[Task to carry out] Could you transcribe the entries below exactly, without any of the pictures?

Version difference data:
....

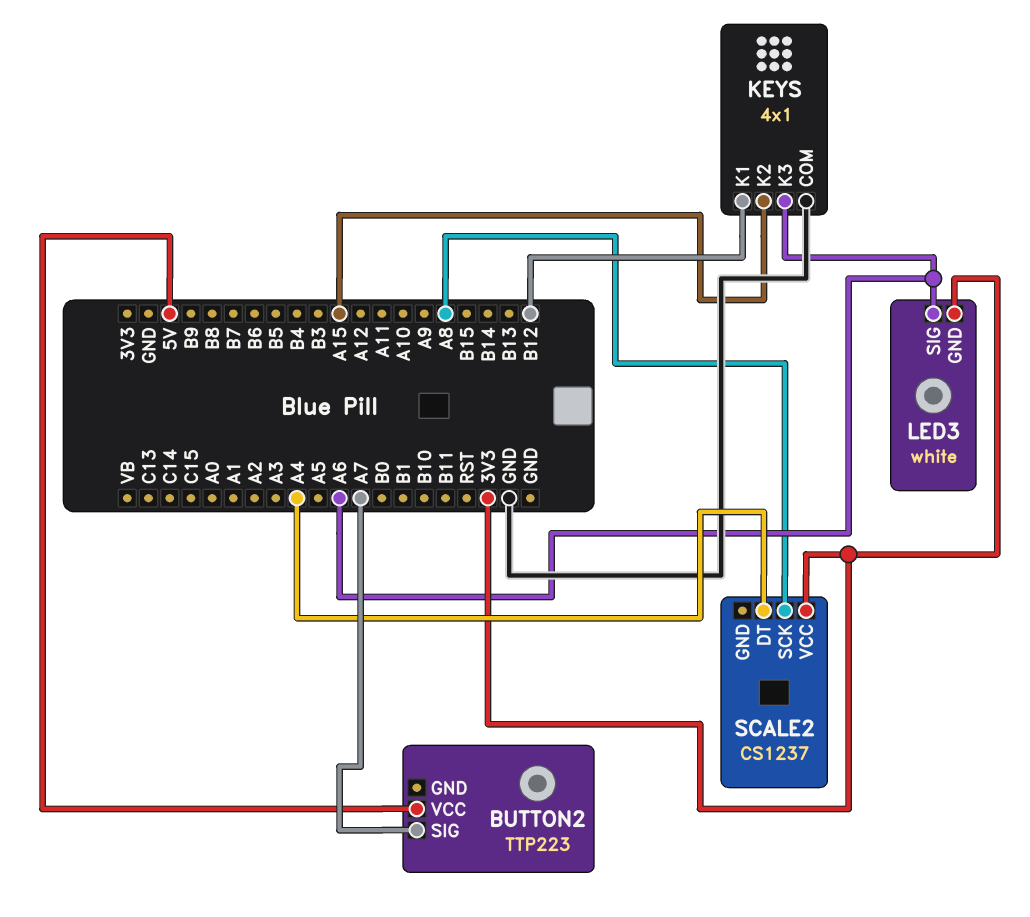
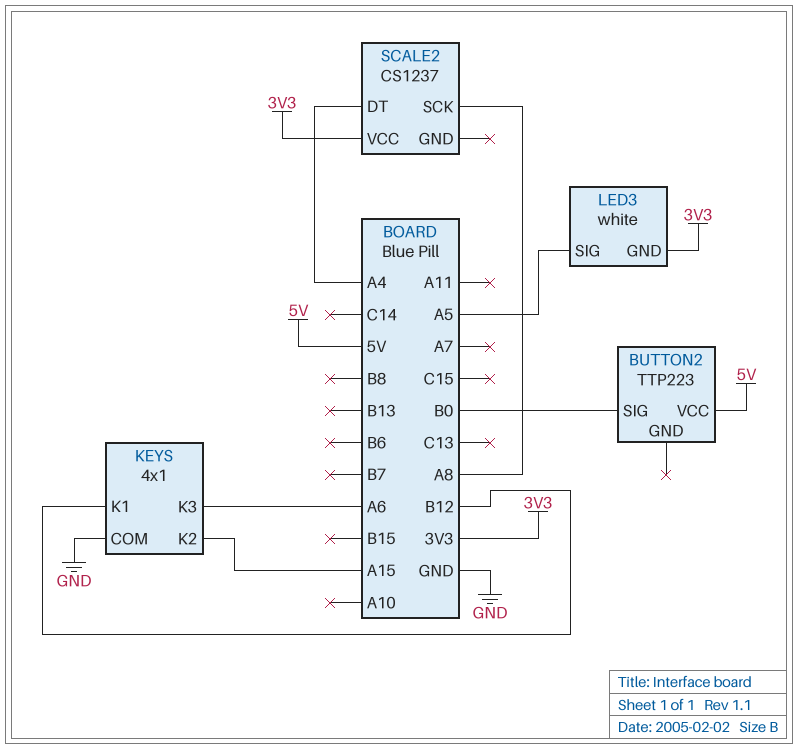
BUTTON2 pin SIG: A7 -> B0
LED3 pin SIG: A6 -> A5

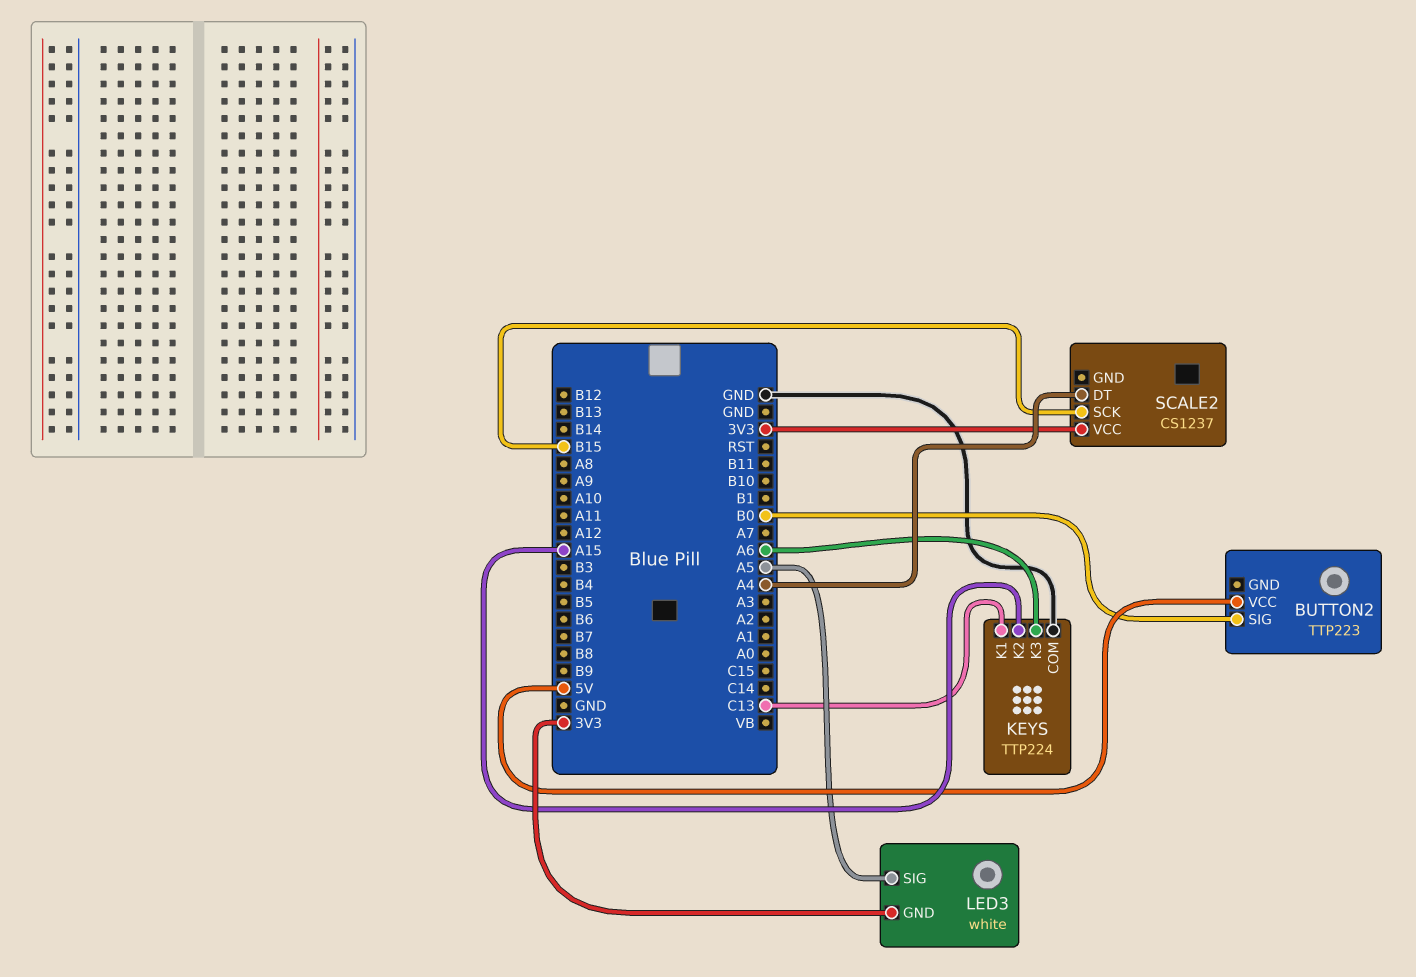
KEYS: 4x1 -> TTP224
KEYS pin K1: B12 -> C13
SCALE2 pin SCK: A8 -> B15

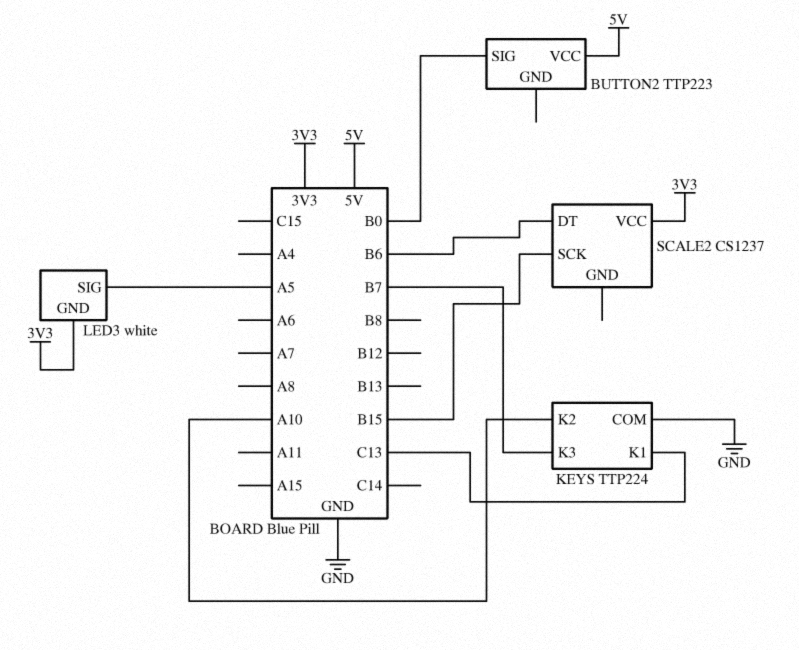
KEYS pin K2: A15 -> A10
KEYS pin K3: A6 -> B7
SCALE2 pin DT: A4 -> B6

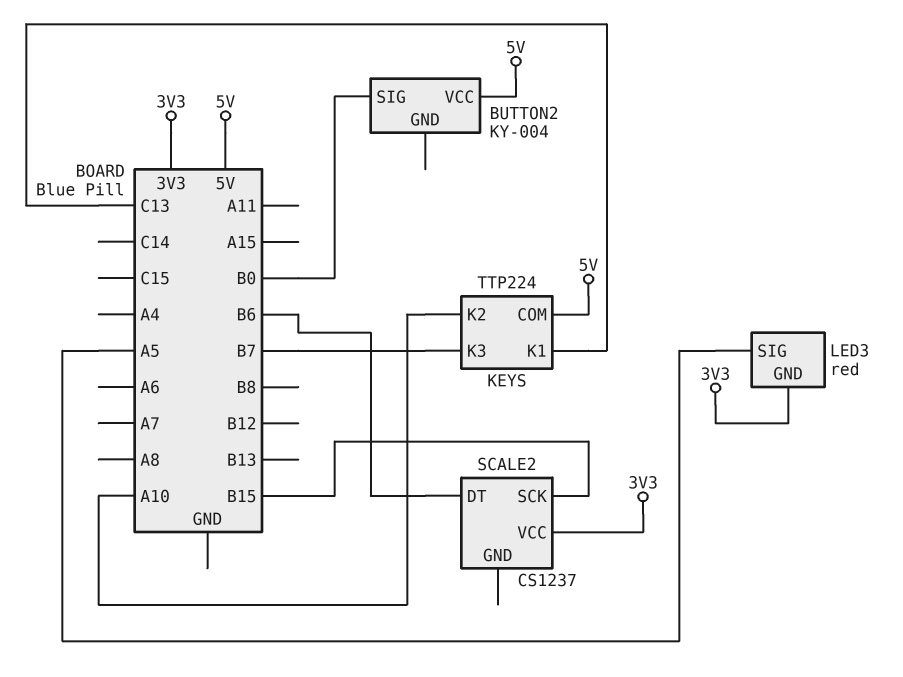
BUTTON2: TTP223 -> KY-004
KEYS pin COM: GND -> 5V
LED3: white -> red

....

[Output]
BUTTON2 pin SIG: A7 -> B0
LED3 pin SIG: A6 -> A5

KEYS: 4x1 -> TTP224
KEYS pin K1: B12 -> C13
SCALE2 pin SCK: A8 -> B15

KEYS pin K2: A15 -> A10
KEYS pin K3: A6 -> B7
SCALE2 pin DT: A4 -> B6

BUTTON2: TTP223 -> KY-004
KEYS pin COM: GND -> 5V
LED3: white -> red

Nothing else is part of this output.